> [Description of the task]: Start to finish, the listing must be rewritten exactly.

****************

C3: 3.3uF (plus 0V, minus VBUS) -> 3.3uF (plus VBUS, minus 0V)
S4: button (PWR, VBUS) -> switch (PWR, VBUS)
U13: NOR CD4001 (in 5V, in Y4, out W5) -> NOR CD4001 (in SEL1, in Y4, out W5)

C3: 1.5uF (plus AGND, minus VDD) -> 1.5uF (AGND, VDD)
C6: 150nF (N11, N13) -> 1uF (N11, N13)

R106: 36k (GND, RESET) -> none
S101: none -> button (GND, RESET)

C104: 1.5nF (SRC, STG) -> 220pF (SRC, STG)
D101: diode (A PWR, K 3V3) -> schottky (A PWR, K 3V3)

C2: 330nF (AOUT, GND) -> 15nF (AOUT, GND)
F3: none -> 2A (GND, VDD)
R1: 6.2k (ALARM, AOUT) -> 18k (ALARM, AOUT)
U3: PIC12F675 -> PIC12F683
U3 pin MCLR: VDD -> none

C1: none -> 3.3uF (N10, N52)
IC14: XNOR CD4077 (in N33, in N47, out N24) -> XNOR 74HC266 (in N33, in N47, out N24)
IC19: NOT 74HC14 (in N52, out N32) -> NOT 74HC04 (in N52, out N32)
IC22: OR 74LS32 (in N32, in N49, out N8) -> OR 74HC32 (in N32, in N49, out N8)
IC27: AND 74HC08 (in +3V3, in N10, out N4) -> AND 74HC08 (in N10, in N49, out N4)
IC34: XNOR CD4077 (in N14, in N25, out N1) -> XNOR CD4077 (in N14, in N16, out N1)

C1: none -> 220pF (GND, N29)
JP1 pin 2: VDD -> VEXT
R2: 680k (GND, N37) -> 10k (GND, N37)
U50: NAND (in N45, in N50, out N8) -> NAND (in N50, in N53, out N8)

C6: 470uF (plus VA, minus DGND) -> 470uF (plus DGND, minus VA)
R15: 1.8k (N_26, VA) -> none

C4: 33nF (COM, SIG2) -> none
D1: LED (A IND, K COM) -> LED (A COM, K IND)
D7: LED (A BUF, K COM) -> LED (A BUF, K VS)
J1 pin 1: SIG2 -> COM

****************

> [Your response]:
C3: 3.3uF (plus 0V, minus VBUS) -> 3.3uF (plus VBUS, minus 0V)
S4: button (PWR, VBUS) -> switch (PWR, VBUS)
U13: NOR CD4001 (in 5V, in Y4, out W5) -> NOR CD4001 (in SEL1, in Y4, out W5)

C3: 1.5uF (plus AGND, minus VDD) -> 1.5uF (AGND, VDD)
C6: 150nF (N11, N13) -> 1uF (N11, N13)

R106: 36k (GND, RESET) -> none
S101: none -> button (GND, RESET)

C104: 1.5nF (SRC, STG) -> 220pF (SRC, STG)
D101: diode (A PWR, K 3V3) -> schottky (A PWR, K 3V3)

C2: 330nF (AOUT, GND) -> 15nF (AOUT, GND)
F3: none -> 2A (GND, VDD)
R1: 6.2k (ALARM, AOUT) -> 18k (ALARM, AOUT)
U3: PIC12F675 -> PIC12F683
U3 pin MCLR: VDD -> none

C1: none -> 3.3uF (N10, N52)
IC14: XNOR CD4077 (in N33, in N47, out N24) -> XNOR 74HC266 (in N33, in N47, out N24)
IC19: NOT 74HC14 (in N52, out N32) -> NOT 74HC04 (in N52, out N32)
IC22: OR 74LS32 (in N32, in N49, out N8) -> OR 74HC32 (in N32, in N49, out N8)
IC27: AND 74HC08 (in +3V3, in N10, out N4) -> AND 74HC08 (in N10, in N49, out N4)
IC34: XNOR CD4077 (in N14, in N25, out N1) -> XNOR CD4077 (in N14, in N16, out N1)

C1: none -> 220pF (GND, N29)
JP1 pin 2: VDD -> VEXT
R2: 680k (GND, N37) -> 10k (GND, N37)
U50: NAND (in N45, in N50, out N8) -> NAND (in N50, in N53, out N8)

C6: 470uF (plus VA, minus DGND) -> 470uF (plus DGND, minus VA)
R15: 1.8k (N_26, VA) -> none

C4: 33nF (COM, SIG2) -> none
D1: LED (A IND, K COM) -> LED (A COM, K IND)
D7: LED (A BUF, K COM) -> LED (A BUF, K VS)
J1 pin 1: SIG2 -> COM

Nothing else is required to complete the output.